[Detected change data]
***

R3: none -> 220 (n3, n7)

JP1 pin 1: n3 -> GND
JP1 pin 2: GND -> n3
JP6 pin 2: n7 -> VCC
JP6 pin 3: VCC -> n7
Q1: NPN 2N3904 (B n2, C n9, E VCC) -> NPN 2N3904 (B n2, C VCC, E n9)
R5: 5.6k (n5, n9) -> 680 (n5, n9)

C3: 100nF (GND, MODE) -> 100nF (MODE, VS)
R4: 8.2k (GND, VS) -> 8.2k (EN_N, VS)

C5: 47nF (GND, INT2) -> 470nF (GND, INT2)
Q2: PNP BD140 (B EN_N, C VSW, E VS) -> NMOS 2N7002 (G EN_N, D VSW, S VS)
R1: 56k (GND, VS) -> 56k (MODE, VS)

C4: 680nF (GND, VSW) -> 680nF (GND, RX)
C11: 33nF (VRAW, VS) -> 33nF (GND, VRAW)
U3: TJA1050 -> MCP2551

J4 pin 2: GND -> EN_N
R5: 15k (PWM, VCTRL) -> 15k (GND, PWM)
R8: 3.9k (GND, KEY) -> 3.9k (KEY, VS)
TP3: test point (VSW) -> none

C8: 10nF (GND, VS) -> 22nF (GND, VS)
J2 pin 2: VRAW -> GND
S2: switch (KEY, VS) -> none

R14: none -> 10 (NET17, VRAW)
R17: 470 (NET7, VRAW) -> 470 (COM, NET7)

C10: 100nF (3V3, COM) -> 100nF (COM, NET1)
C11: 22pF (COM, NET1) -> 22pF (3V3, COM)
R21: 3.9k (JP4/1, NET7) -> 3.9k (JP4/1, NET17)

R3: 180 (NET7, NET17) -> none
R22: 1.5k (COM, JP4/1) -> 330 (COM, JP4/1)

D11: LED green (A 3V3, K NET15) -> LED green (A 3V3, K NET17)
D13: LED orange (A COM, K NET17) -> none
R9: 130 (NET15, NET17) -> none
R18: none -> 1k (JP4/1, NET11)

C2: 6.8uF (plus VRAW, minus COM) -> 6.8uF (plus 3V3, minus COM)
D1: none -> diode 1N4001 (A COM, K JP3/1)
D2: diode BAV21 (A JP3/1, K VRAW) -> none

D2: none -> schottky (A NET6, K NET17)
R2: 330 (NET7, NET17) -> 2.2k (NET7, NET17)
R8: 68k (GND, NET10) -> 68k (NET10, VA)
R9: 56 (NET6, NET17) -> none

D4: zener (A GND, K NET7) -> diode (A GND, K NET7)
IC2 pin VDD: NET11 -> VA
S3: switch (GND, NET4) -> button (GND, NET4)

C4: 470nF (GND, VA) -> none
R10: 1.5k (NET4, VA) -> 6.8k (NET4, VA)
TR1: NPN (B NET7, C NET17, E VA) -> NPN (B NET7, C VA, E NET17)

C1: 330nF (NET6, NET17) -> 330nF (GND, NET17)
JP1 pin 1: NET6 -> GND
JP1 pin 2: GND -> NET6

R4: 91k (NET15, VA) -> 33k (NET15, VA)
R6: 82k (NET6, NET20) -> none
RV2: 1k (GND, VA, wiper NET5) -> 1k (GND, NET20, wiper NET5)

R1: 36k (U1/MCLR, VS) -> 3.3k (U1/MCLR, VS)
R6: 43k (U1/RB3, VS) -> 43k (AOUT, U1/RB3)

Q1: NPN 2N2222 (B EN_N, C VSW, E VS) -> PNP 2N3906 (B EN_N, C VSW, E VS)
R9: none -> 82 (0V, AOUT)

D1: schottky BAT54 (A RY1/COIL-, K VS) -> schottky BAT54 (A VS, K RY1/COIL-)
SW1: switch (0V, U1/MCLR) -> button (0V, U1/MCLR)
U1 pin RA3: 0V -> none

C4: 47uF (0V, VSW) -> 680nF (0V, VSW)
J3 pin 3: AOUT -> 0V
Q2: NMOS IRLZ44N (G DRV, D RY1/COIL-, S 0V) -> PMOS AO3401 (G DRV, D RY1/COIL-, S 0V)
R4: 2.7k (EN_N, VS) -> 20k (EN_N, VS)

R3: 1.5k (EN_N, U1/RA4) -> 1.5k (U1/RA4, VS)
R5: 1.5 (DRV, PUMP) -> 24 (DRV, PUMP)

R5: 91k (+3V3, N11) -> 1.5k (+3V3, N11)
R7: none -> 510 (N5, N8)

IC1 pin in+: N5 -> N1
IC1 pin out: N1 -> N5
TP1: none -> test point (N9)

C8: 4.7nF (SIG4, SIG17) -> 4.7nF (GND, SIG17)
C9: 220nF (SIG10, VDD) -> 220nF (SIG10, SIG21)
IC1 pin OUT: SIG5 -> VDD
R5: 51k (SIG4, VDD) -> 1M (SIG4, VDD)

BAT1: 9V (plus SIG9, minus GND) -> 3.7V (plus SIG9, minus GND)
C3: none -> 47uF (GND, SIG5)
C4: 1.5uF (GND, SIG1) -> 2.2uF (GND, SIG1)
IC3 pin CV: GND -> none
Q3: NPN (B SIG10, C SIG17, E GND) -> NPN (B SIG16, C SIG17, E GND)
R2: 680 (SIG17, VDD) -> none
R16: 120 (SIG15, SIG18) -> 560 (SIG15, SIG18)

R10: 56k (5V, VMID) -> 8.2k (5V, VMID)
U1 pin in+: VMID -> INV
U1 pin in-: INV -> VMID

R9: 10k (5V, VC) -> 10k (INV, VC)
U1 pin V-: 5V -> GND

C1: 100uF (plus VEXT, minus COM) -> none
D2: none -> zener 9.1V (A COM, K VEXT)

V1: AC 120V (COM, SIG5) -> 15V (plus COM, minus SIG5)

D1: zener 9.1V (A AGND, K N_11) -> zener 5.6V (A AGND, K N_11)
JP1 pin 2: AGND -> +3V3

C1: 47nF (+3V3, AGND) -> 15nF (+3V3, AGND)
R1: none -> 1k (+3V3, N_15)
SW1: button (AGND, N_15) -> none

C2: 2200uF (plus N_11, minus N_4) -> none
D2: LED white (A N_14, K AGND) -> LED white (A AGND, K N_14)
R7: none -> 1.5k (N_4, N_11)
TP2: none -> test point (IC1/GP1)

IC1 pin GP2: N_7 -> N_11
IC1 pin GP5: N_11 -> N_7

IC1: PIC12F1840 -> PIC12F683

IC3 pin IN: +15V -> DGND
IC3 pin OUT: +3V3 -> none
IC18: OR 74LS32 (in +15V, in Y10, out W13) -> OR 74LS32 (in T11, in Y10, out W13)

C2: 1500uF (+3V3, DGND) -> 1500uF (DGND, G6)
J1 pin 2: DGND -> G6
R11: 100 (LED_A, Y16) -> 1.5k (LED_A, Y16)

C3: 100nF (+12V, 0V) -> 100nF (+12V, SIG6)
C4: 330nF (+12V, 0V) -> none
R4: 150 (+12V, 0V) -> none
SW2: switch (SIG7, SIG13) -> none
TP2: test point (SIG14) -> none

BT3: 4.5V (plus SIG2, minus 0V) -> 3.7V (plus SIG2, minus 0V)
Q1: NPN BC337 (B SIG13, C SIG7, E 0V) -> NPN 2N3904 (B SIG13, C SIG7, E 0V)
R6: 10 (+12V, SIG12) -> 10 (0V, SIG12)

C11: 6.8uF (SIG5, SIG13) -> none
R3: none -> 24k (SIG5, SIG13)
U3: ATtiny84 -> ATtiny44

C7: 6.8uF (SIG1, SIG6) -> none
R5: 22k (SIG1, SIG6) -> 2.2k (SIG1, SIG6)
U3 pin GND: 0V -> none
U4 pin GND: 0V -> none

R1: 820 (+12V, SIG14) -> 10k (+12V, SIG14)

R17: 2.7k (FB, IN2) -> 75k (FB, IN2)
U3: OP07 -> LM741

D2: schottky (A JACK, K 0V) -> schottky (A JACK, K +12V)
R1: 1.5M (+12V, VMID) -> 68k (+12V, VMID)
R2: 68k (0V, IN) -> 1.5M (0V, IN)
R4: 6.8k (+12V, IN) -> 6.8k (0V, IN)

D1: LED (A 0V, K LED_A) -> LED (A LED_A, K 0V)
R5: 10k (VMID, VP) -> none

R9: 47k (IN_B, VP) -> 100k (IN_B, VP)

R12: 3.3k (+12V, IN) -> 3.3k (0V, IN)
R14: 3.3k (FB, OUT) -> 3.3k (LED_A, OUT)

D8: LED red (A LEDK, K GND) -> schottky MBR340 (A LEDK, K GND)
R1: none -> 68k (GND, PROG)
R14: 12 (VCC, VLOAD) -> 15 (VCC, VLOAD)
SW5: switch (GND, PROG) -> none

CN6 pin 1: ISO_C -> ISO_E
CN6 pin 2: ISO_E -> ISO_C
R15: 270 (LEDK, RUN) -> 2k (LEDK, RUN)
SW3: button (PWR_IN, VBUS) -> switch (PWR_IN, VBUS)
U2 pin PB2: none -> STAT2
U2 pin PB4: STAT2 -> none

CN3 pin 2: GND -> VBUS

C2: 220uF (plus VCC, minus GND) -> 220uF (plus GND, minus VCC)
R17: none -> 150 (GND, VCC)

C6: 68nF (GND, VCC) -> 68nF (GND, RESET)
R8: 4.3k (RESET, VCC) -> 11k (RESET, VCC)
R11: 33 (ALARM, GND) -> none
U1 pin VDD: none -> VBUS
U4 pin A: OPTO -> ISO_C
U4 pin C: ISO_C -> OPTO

***

With the line holding "IC3 pin CV: GND -> none" as the first and the line holding "R1: none -> 1k (+3V3, N_15)" as the last, set down that range of the entries above exactly, and nothing else.

IC3 pin CV: GND -> none
Q3: NPN (B SIG10, C SIG17, E GND) -> NPN (B SIG16, C SIG17, E GND)
R2: 680 (SIG17, VDD) -> none
R16: 120 (SIG15, SIG18) -> 560 (SIG15, SIG18)

R10: 56k (5V, VMID) -> 8.2k (5V, VMID)
U1 pin in+: VMID -> INV
U1 pin in-: INV -> VMID

R9: 10k (5V, VC) -> 10k (INV, VC)
U1 pin V-: 5V -> GND

C1: 100uF (plus VEXT, minus COM) -> none
D2: none -> zener 9.1V (A COM, K VEXT)

V1: AC 120V (COM, SIG5) -> 15V (plus COM, minus SIG5)

D1: zener 9.1V (A AGND, K N_11) -> zener 5.6V (A AGND, K N_11)
JP1 pin 2: AGND -> +3V3

C1: 47nF (+3V3, AGND) -> 15nF (+3V3, AGND)
R1: none -> 1k (+3V3, N_15)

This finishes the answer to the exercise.